_Task directions_: Give all of the listing again word for word, with images excluded.

_Collected material_:
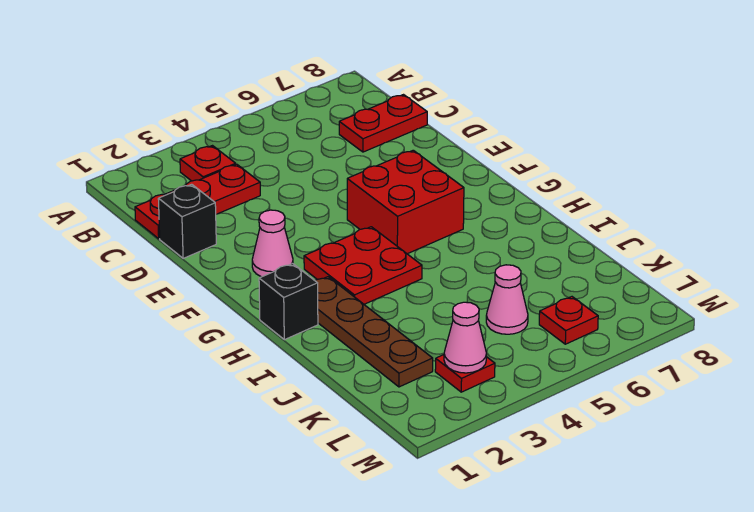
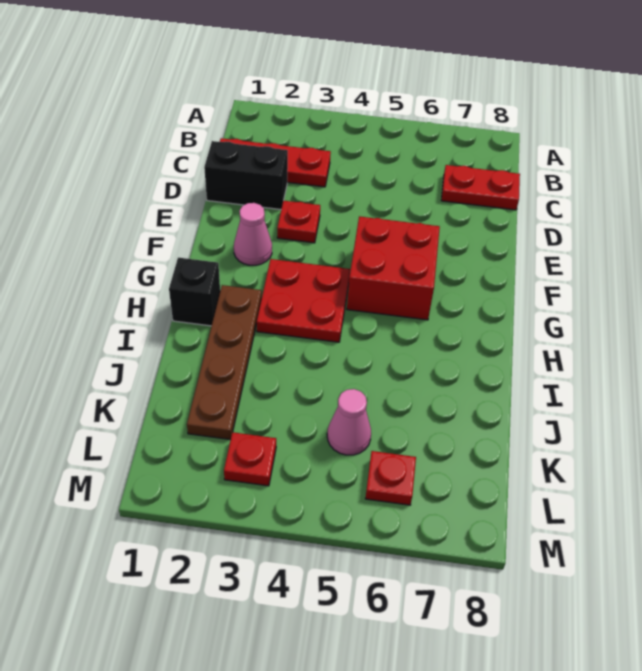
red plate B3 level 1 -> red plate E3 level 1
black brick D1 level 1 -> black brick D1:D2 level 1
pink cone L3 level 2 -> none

_Expected answer_:
red plate B3 level 1 -> red plate E3 level 1
black brick D1 level 1 -> black brick D1:D2 level 1
pink cone L3 level 2 -> none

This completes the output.